**TASK BRIEF**
Nothing but the records, transcribed exactly, should appear in the answer; leave the pictures out.

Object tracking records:
========
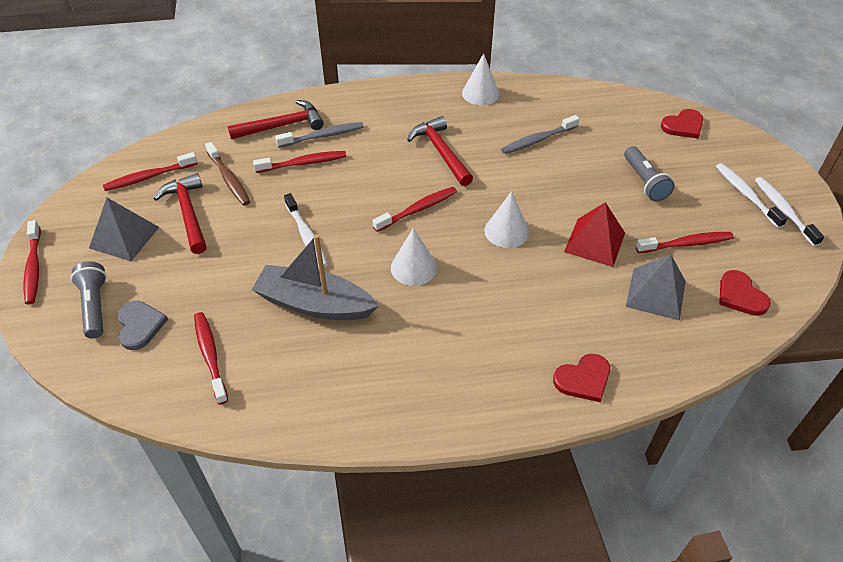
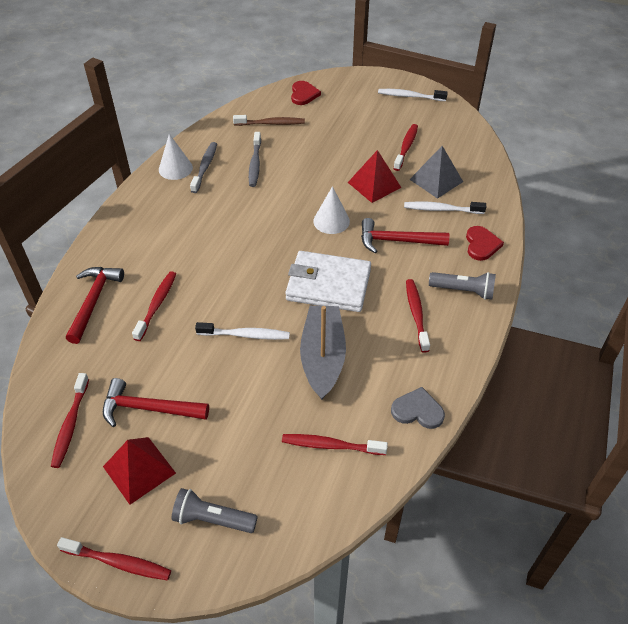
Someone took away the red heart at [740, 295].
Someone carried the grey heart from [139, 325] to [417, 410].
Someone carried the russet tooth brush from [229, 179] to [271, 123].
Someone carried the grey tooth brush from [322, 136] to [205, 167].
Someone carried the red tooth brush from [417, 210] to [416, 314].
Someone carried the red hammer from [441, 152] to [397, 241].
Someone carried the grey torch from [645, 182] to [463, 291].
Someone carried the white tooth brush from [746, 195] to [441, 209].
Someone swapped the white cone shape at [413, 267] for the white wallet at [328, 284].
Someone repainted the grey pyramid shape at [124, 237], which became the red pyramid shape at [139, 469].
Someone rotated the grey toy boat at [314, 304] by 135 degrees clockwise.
========
**WRITTEN ANSWER**
Someone took away the red heart at [740, 295].
Someone carried the grey heart from [139, 325] to [417, 410].
Someone carried the russet tooth brush from [229, 179] to [271, 123].
Someone carried the grey tooth brush from [322, 136] to [205, 167].
Someone carried the red tooth brush from [417, 210] to [416, 314].
Someone carried the red hammer from [441, 152] to [397, 241].
Someone carried the grey torch from [645, 182] to [463, 291].
Someone carried the white tooth brush from [746, 195] to [441, 209].
Someone swapped the white cone shape at [413, 267] for the white wallet at [328, 284].
Someone repainted the grey pyramid shape at [124, 237], which became the red pyramid shape at [139, 469].
Someone rotated the grey toy boat at [314, 304] by 135 degrees clockwise.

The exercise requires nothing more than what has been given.